Task requirements
Look through the data below and extract, unchanged, the lines from the one that contains "purple cube: 3 -> 2" to the one that contains "blue plate: 6 -> 4", both included.

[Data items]
════════════════

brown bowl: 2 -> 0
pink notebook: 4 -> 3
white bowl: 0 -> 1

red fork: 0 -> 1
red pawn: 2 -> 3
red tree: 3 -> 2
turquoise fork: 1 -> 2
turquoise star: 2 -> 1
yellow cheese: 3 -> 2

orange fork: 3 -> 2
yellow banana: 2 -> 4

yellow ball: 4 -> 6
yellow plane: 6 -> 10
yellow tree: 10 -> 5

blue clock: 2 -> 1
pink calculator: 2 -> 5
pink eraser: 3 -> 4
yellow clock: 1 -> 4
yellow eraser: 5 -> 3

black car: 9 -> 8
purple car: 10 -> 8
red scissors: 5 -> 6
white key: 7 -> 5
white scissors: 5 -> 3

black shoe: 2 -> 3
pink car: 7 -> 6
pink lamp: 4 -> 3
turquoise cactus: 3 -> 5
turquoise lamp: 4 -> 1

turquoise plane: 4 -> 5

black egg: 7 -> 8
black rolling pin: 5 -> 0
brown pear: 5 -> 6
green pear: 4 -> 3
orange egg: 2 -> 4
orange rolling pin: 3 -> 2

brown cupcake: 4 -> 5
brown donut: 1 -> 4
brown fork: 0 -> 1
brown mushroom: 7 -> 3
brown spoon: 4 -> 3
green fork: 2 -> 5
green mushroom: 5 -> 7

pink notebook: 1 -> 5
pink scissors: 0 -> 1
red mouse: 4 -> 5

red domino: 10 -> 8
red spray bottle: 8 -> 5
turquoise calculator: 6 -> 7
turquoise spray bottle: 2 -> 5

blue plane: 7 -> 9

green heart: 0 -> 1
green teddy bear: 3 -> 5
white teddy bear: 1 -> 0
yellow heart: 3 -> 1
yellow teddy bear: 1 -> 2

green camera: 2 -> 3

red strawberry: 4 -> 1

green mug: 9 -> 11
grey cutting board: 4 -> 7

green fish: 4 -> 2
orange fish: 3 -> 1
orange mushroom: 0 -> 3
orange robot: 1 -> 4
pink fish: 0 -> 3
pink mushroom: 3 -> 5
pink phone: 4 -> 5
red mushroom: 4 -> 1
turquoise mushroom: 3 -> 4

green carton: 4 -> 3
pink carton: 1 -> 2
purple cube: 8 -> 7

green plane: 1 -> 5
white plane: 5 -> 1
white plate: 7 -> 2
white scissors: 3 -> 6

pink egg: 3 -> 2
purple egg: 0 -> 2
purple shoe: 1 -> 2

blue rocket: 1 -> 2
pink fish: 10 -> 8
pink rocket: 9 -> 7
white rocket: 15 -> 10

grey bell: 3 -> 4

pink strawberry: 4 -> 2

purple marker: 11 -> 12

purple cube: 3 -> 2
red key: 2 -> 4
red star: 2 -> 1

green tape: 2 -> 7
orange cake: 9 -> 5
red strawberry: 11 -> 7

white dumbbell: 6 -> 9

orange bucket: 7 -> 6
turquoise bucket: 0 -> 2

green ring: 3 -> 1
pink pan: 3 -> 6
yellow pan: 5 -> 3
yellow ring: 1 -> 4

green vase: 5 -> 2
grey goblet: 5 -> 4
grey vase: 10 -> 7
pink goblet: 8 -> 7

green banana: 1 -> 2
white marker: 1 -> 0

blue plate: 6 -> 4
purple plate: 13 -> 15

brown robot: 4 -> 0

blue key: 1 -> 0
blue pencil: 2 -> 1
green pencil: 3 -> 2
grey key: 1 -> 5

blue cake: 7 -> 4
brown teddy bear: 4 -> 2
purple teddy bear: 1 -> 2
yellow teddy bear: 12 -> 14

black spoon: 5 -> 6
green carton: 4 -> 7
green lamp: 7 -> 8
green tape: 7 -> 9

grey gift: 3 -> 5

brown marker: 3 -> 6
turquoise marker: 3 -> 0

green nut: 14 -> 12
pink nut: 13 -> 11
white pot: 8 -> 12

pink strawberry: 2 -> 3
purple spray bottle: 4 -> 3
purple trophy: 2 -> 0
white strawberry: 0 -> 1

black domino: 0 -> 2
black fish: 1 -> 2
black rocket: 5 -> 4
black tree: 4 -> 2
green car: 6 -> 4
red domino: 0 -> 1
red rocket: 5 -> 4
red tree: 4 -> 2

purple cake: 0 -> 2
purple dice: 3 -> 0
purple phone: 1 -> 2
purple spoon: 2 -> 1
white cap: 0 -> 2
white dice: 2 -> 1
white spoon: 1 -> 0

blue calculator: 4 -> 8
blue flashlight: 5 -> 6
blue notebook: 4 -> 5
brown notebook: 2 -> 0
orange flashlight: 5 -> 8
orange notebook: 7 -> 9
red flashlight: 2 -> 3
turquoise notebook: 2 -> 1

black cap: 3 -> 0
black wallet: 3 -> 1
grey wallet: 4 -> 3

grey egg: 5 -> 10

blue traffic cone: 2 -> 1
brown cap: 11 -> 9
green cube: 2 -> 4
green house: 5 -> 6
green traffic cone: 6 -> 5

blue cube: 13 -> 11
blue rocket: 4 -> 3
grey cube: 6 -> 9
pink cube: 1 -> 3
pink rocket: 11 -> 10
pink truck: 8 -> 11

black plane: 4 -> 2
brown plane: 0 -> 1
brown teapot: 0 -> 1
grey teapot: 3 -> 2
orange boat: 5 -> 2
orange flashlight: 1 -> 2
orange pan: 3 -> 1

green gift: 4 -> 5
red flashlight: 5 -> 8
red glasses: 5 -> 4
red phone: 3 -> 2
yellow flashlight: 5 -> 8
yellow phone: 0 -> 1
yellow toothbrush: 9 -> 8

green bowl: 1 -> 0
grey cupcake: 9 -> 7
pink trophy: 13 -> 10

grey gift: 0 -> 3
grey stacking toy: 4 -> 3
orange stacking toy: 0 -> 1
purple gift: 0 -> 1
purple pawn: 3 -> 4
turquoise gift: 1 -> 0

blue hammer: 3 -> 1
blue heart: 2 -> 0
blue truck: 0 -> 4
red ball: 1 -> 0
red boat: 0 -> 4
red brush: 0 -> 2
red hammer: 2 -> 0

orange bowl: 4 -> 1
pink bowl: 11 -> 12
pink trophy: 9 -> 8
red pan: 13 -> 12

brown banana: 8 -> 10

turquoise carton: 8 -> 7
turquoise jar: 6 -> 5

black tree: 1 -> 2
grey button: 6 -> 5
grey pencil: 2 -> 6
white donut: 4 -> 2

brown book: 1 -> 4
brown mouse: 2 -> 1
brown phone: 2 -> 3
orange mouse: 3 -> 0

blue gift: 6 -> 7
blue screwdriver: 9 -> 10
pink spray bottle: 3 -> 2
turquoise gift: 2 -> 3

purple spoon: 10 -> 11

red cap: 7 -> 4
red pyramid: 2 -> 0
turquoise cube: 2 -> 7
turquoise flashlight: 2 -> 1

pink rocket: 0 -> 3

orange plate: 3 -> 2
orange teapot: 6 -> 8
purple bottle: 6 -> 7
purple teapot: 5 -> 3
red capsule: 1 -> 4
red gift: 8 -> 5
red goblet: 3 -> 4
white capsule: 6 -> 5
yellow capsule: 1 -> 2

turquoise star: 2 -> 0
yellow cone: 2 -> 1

════════════════

Solution to the exercise
purple cube: 3 -> 2
red key: 2 -> 4
red star: 2 -> 1

green tape: 2 -> 7
orange cake: 9 -> 5
red strawberry: 11 -> 7

white dumbbell: 6 -> 9

orange bucket: 7 -> 6
turquoise bucket: 0 -> 2

green ring: 3 -> 1
pink pan: 3 -> 6
yellow pan: 5 -> 3
yellow ring: 1 -> 4

green vase: 5 -> 2
grey goblet: 5 -> 4
grey vase: 10 -> 7
pink goblet: 8 -> 7

green banana: 1 -> 2
white marker: 1 -> 0

blue plate: 6 -> 4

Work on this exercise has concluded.